- [What you should do]: Copy out all lines from the material that contain the string "plus".

Start of Record set

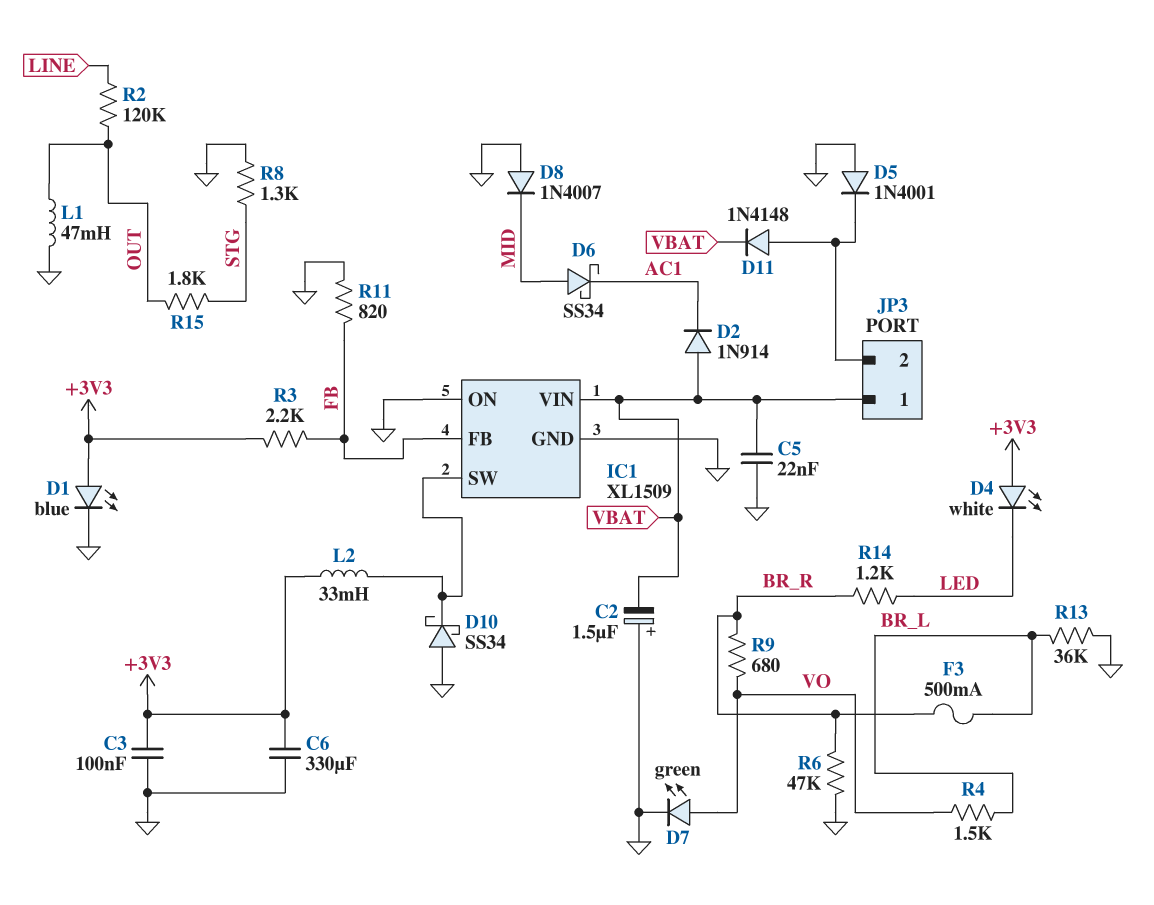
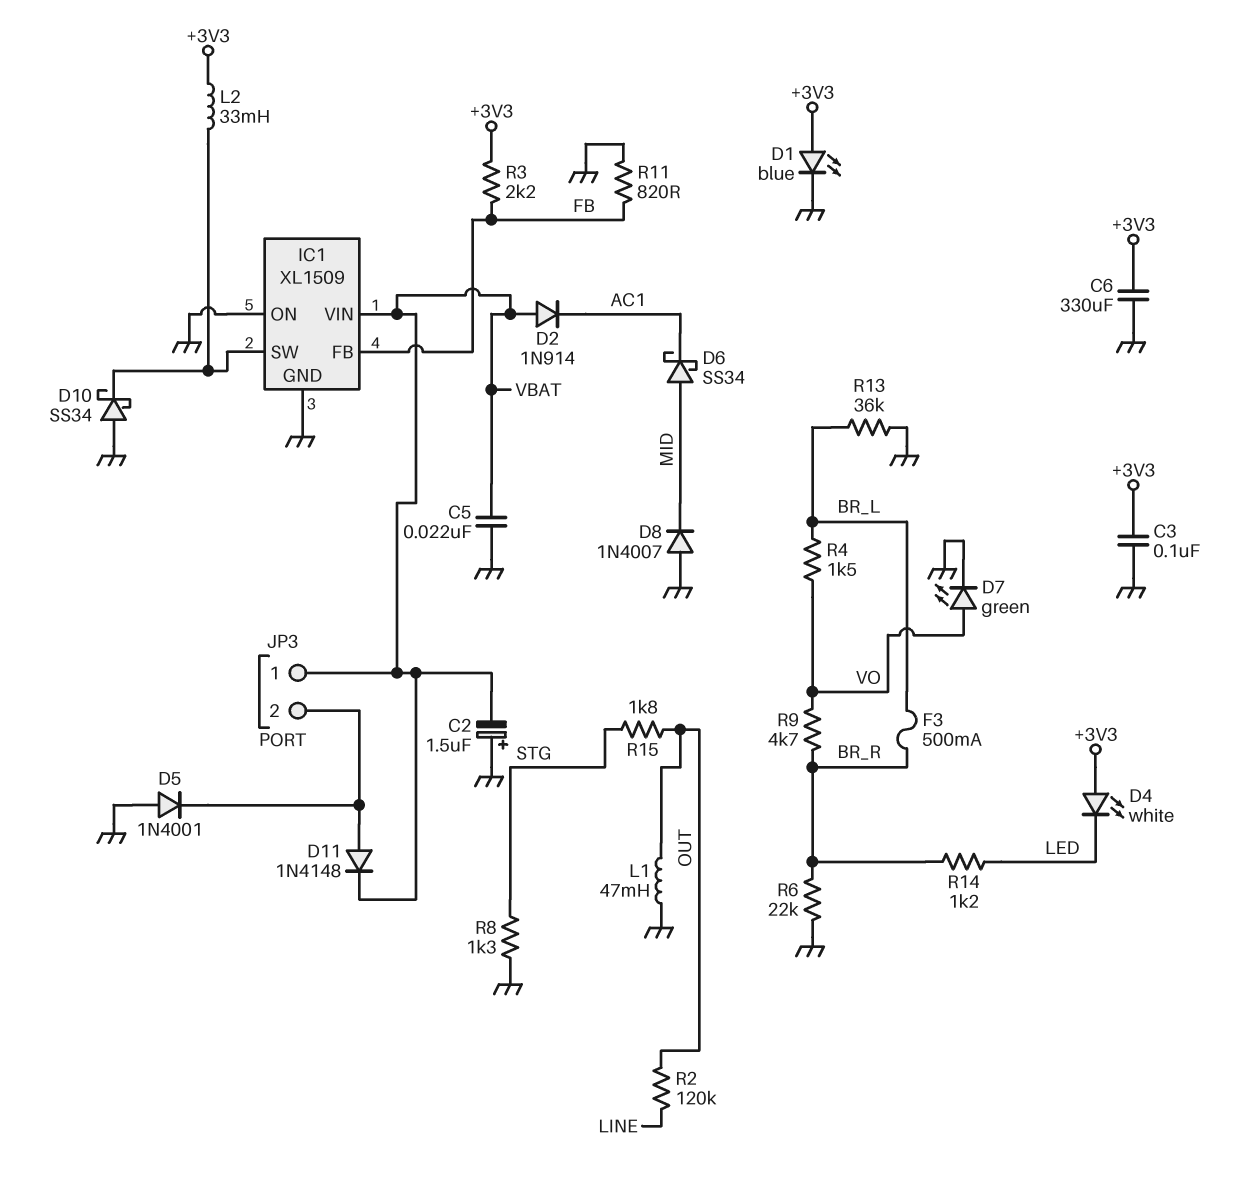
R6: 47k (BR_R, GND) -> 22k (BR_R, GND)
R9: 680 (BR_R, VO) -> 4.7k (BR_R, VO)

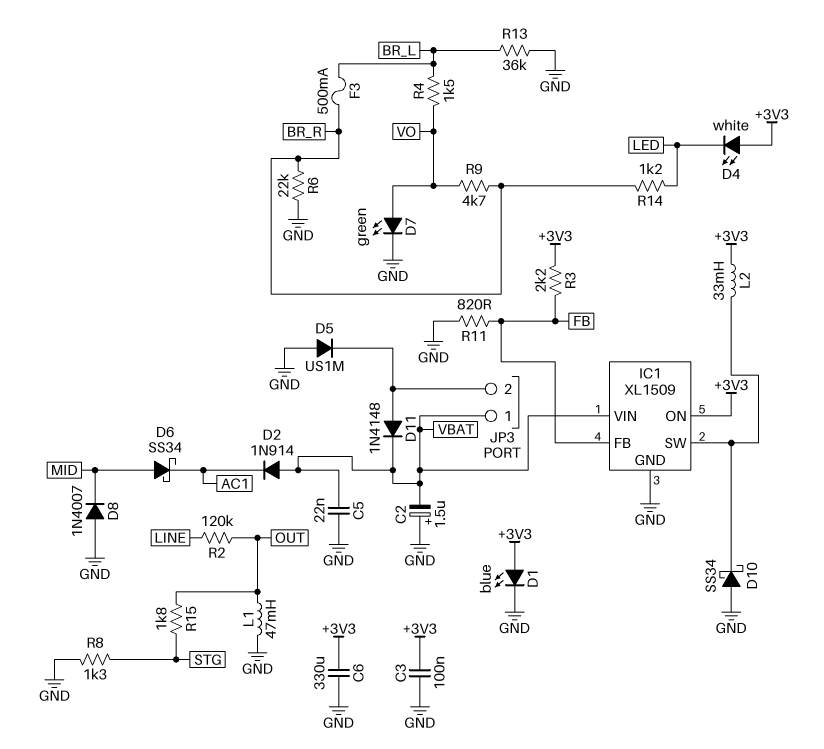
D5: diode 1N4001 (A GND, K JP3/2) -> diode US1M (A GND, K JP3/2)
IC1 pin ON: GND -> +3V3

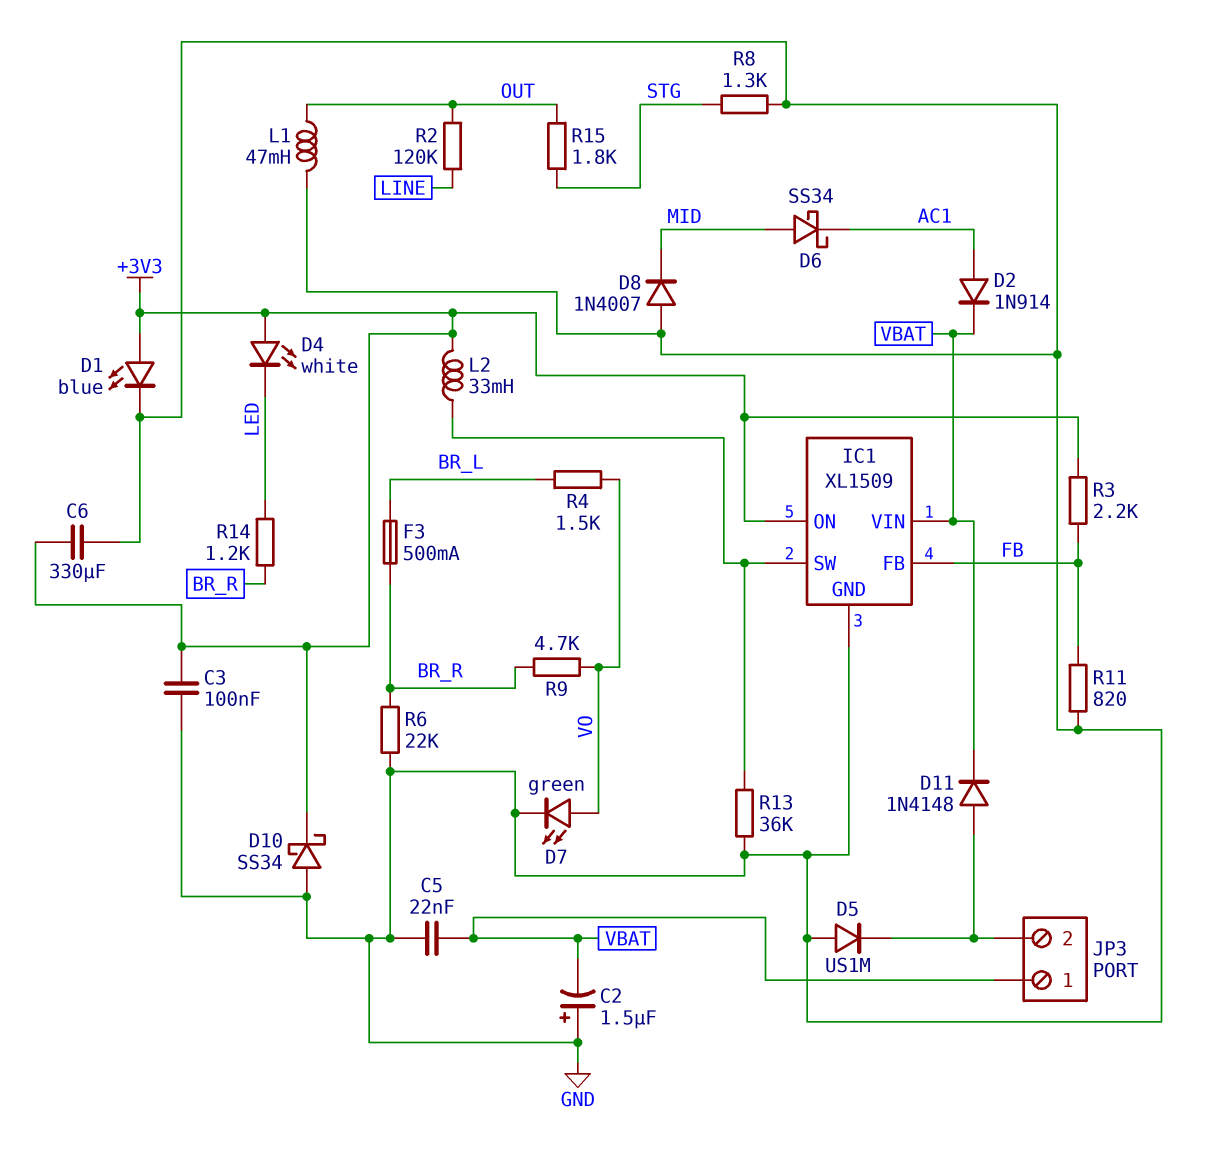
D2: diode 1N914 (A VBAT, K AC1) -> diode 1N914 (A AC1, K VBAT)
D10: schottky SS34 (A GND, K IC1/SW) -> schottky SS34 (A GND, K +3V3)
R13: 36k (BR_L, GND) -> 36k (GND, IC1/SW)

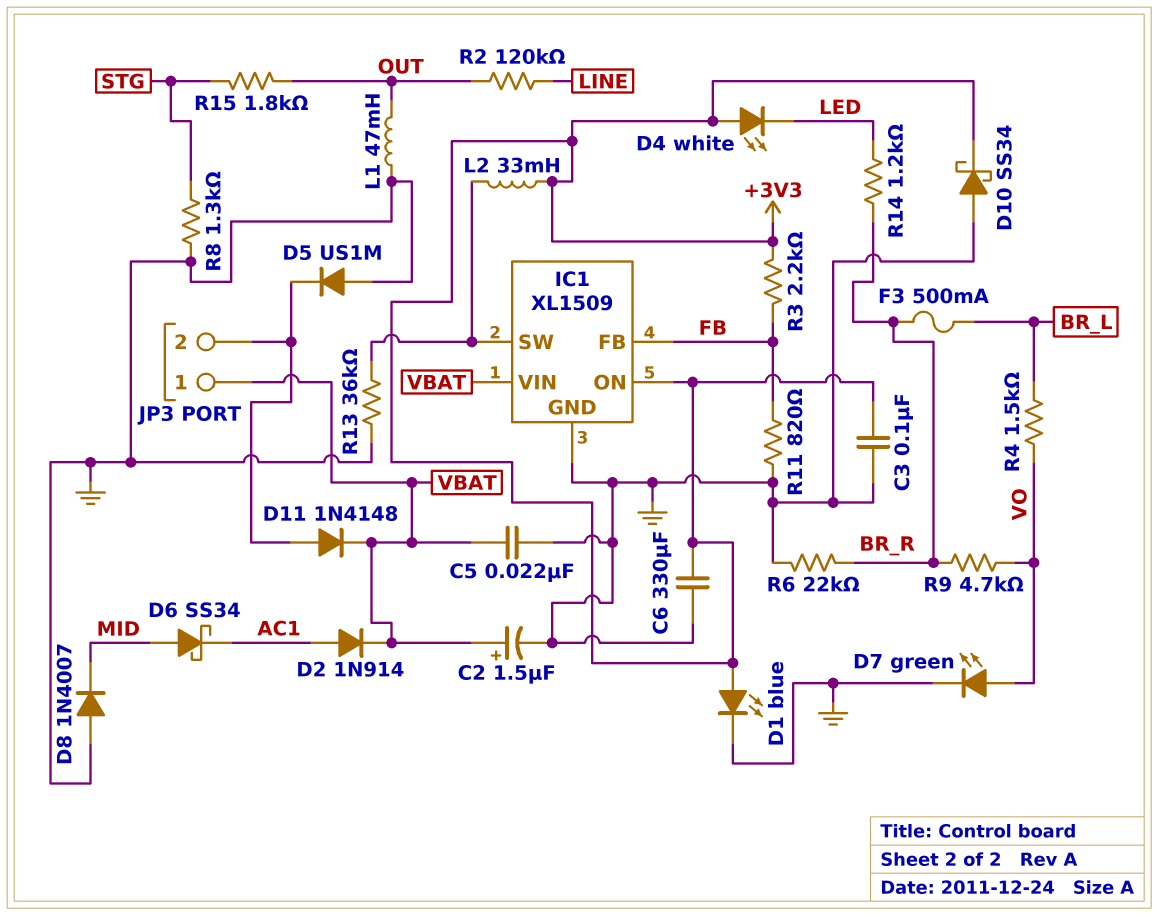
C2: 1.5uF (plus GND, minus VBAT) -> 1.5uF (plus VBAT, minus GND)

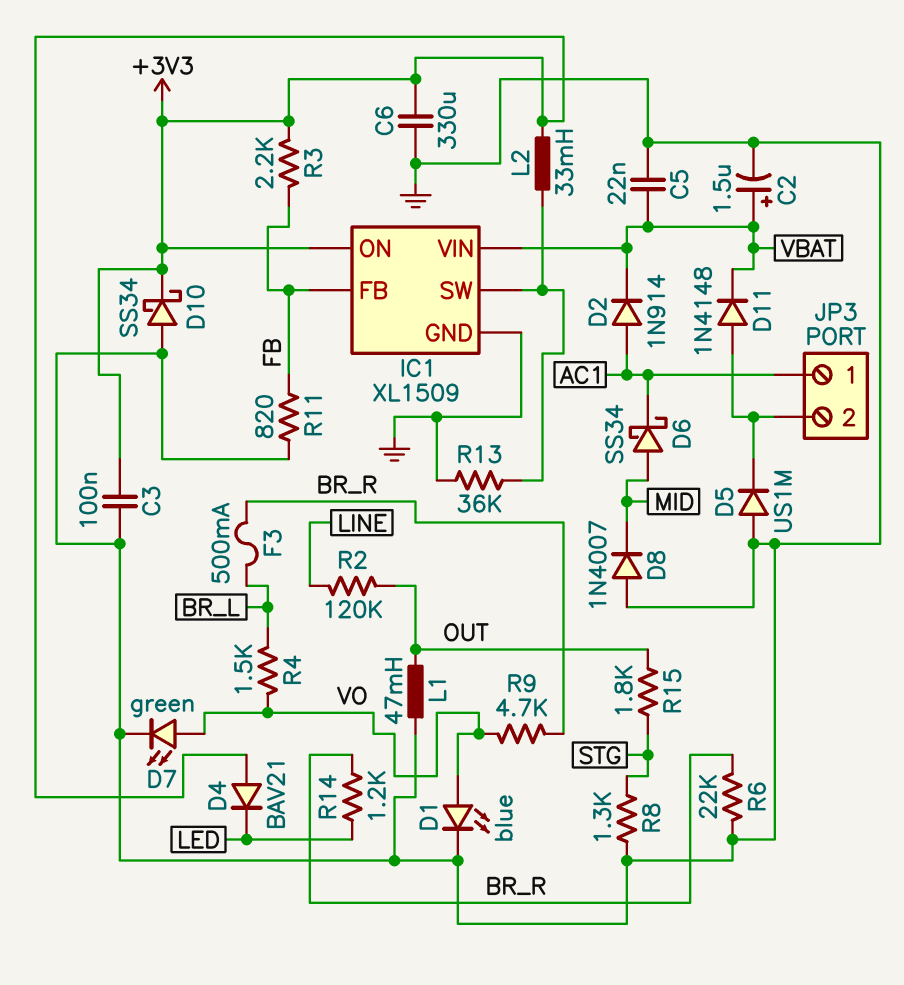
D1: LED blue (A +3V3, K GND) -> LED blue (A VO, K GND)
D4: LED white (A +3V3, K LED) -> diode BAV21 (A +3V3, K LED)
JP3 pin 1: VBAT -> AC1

End of Record set
Start of Record set

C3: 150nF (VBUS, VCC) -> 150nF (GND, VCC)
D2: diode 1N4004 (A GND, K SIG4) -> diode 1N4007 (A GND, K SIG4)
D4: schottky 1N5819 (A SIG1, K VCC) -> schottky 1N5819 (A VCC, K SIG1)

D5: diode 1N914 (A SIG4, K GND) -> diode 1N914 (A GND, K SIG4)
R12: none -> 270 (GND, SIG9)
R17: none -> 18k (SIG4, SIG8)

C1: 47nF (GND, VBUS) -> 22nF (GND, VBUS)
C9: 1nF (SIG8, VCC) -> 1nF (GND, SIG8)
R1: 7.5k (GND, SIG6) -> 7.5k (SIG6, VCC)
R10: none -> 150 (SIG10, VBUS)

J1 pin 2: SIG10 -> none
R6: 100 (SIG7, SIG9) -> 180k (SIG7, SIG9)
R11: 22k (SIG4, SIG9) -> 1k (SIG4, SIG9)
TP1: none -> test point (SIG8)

End of Record set
Start of Record set

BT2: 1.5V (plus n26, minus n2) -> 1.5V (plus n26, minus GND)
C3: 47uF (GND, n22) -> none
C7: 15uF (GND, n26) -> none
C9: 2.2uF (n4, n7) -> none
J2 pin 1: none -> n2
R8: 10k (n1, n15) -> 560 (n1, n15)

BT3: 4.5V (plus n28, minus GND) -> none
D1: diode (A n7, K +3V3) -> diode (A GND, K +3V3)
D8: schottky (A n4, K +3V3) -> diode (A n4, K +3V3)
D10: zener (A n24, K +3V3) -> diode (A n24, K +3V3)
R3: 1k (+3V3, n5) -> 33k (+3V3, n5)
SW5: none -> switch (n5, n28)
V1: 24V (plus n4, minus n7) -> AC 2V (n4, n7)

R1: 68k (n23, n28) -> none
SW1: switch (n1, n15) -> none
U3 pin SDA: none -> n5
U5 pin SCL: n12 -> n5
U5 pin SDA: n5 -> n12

End of Record set

- [Answer section]:
C2: 1.5uF (plus GND, minus VBAT) -> 1.5uF (plus VBAT, minus GND)
BT2: 1.5V (plus n26, minus n2) -> 1.5V (plus n26, minus GND)
BT3: 4.5V (plus n28, minus GND) -> none
V1: 24V (plus n4, minus n7) -> AC 2V (n4, n7)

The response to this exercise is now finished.